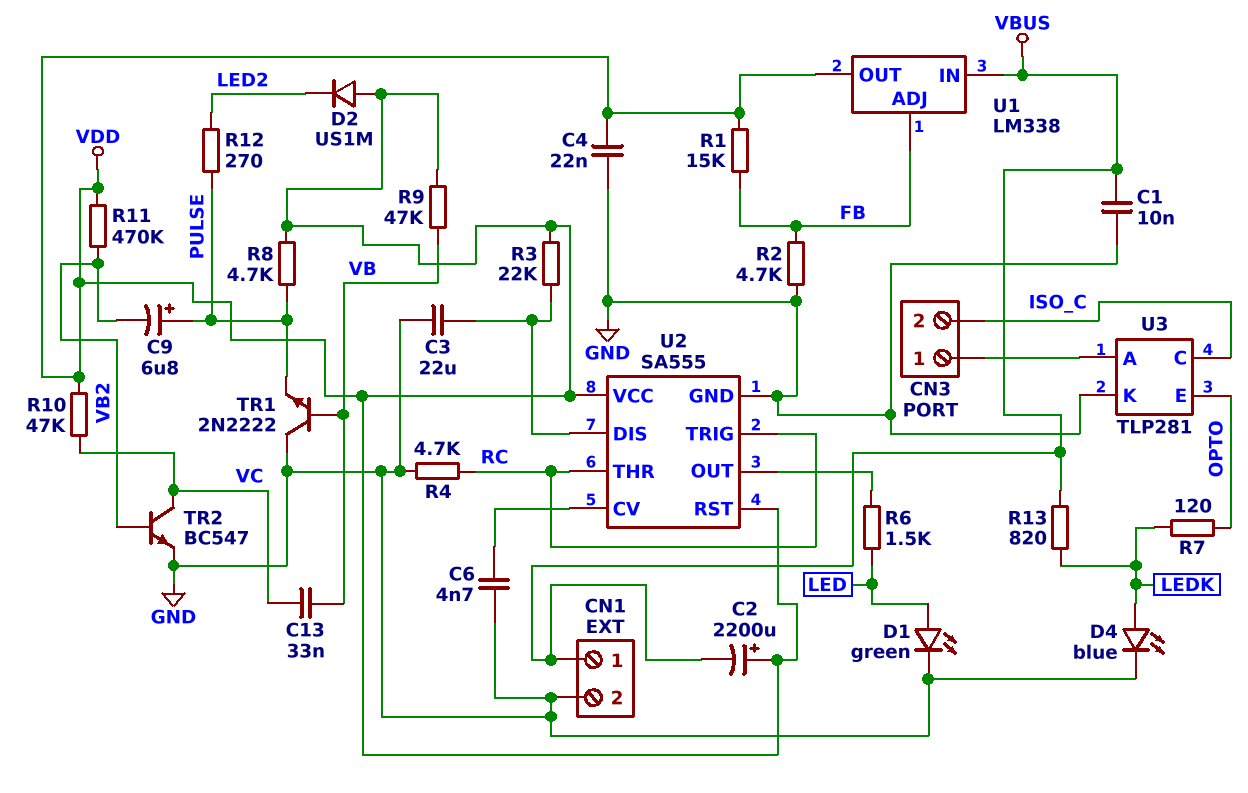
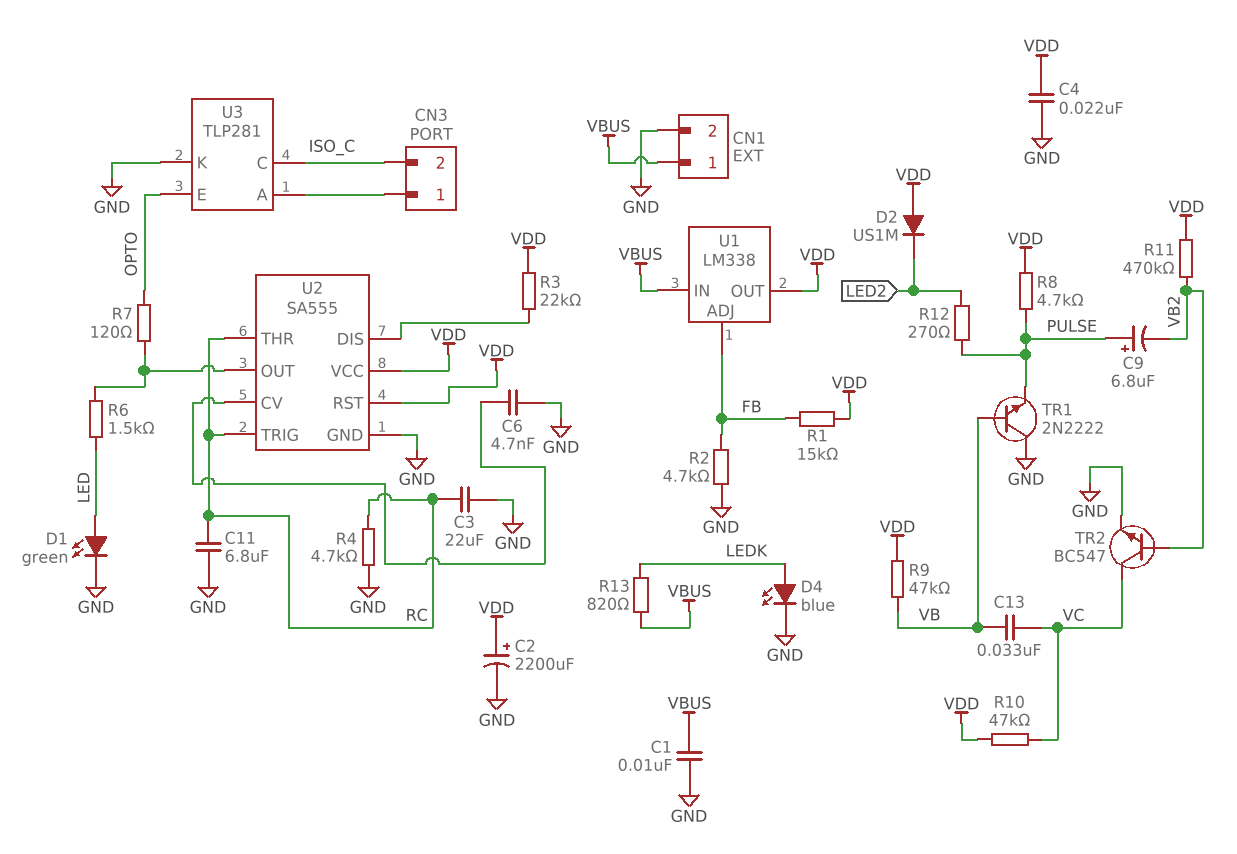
C2: 2200uF (plus VDD, minus VBUS) -> 2200uF (plus VDD, minus GND)
C3: 22uF (GND, U2/DIS) -> 22uF (GND, RC)
C11: none -> 6.8uF (GND, RC)
R7: 120 (LEDK, OPTO) -> 120 (OPTO, U2/OUT)

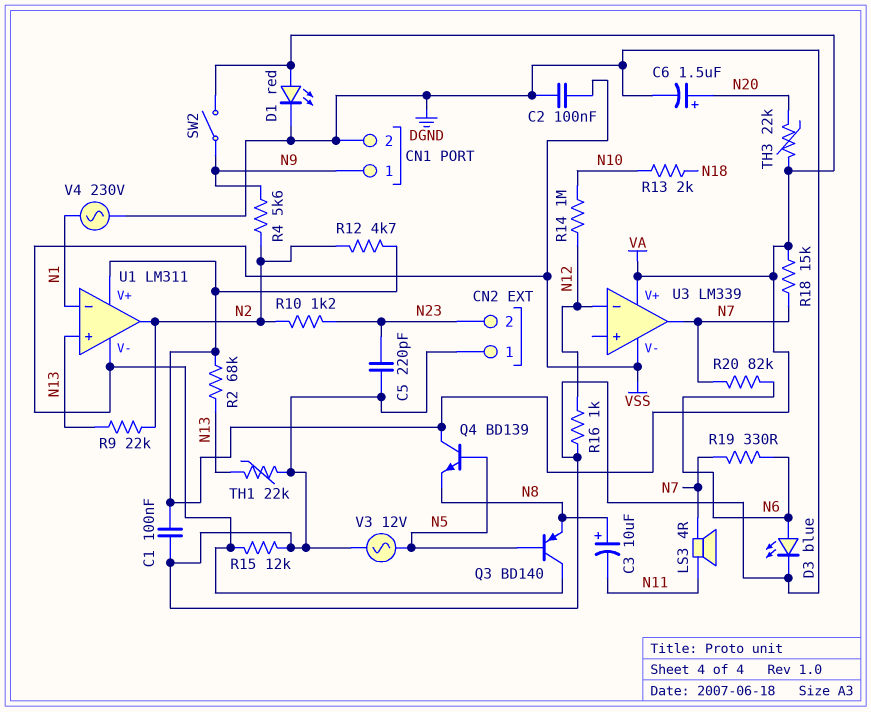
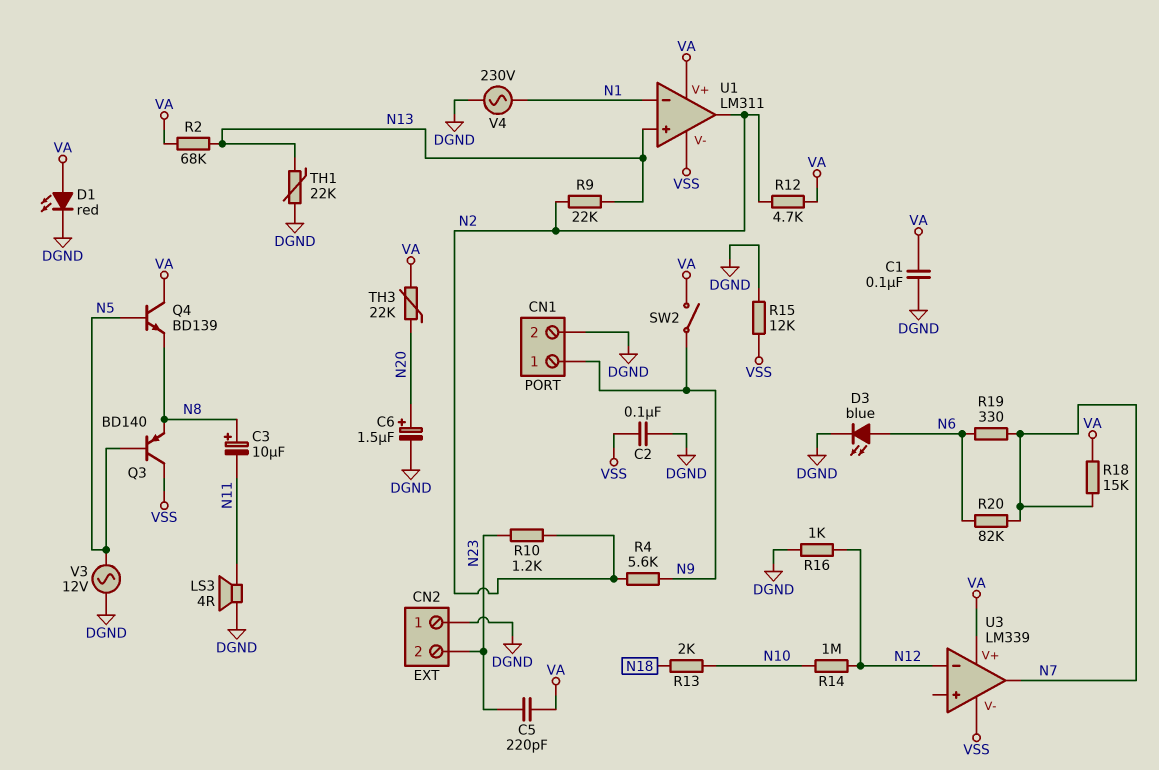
C5: 220pF (DGND, N23) -> 220pF (N23, VA)
LS3: speaker 4R (N7, N11) -> speaker 4R (DGND, N11)

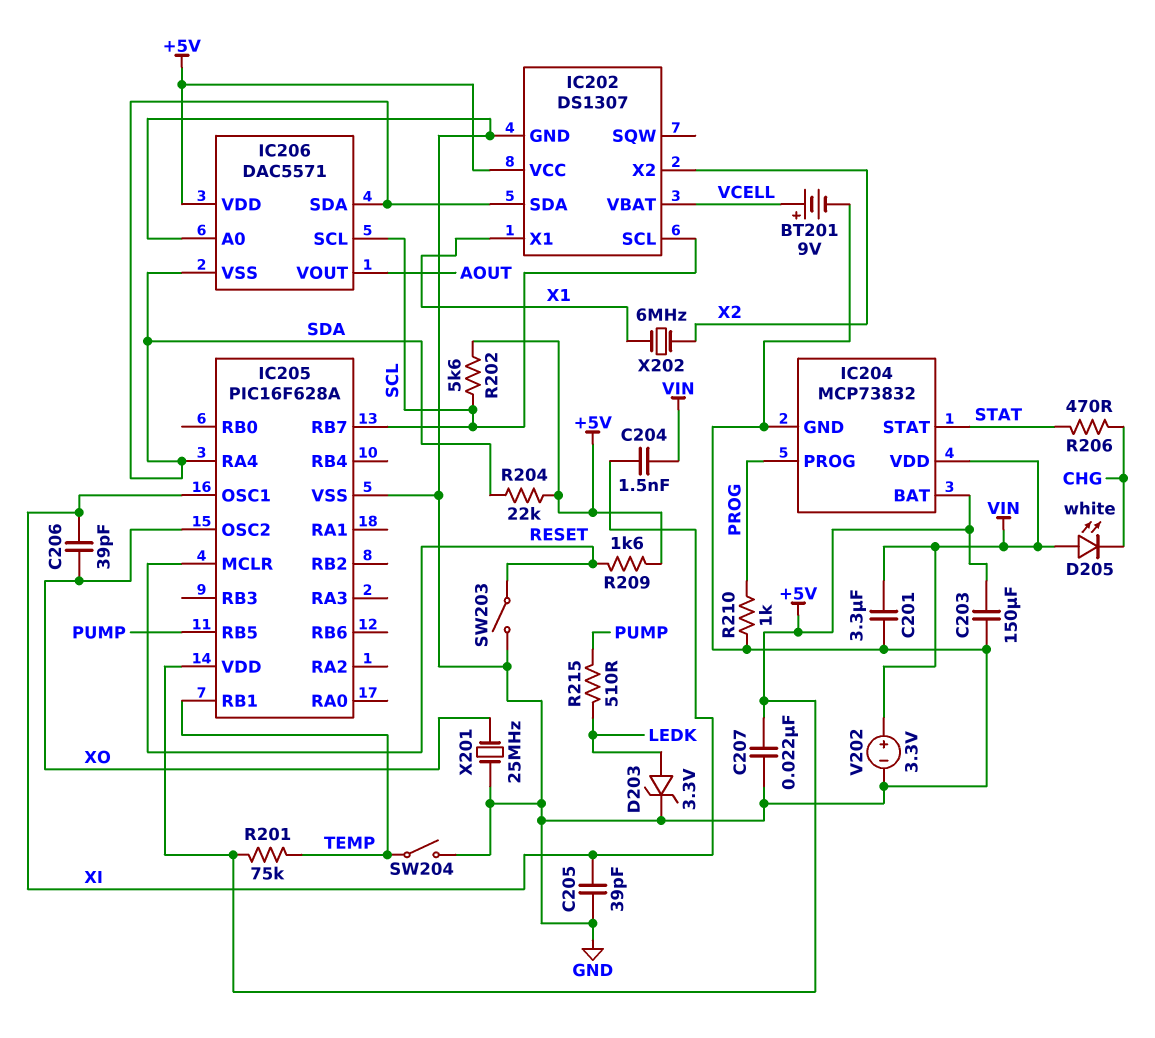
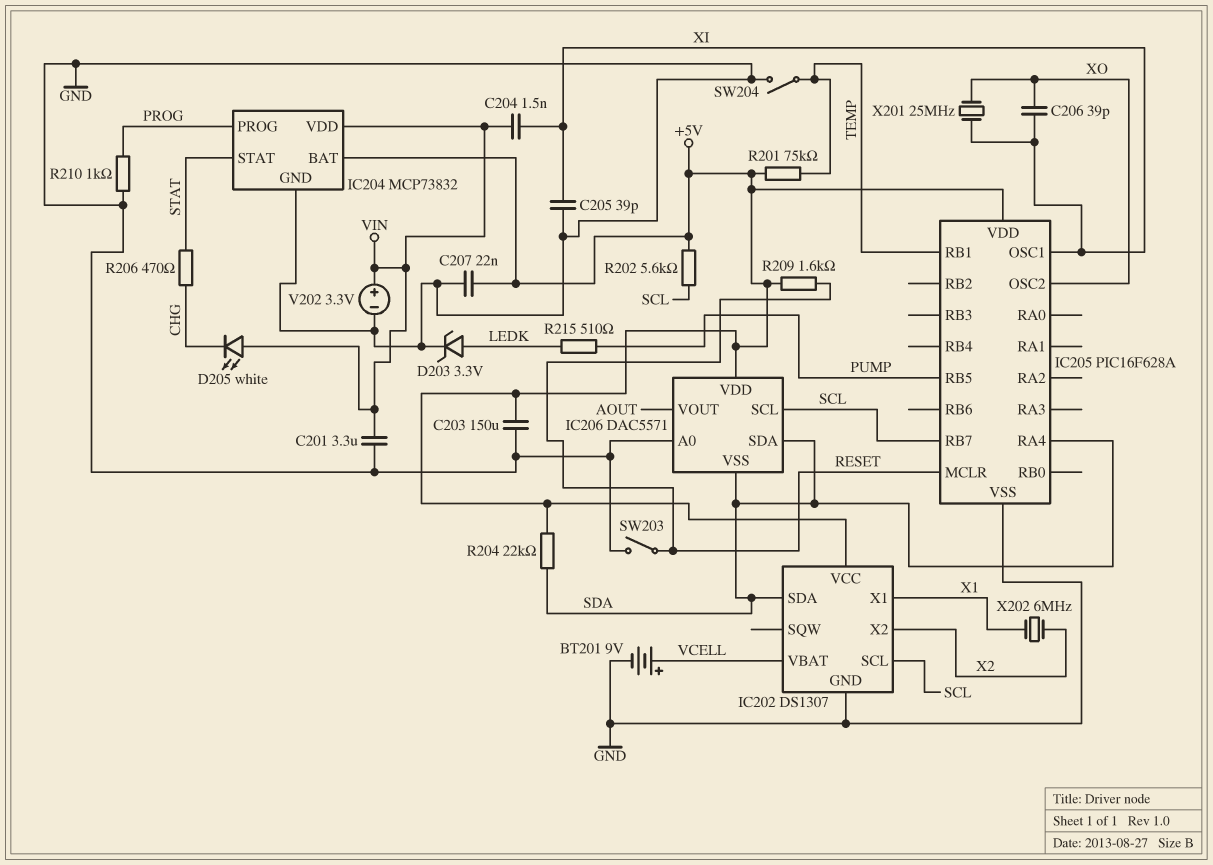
X201: 25MHz (GND, XO) -> 25MHz (XI, XO)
++++++++++
_WORK TASK:_ Wherever the string "DGND" occurs in the listing, return the line it sits on.

_RESPONSE BOX:_
C5: 220pF (DGND, N23) -> 220pF (N23, VA)
LS3: speaker 4R (N7, N11) -> speaker 4R (DGND, N11)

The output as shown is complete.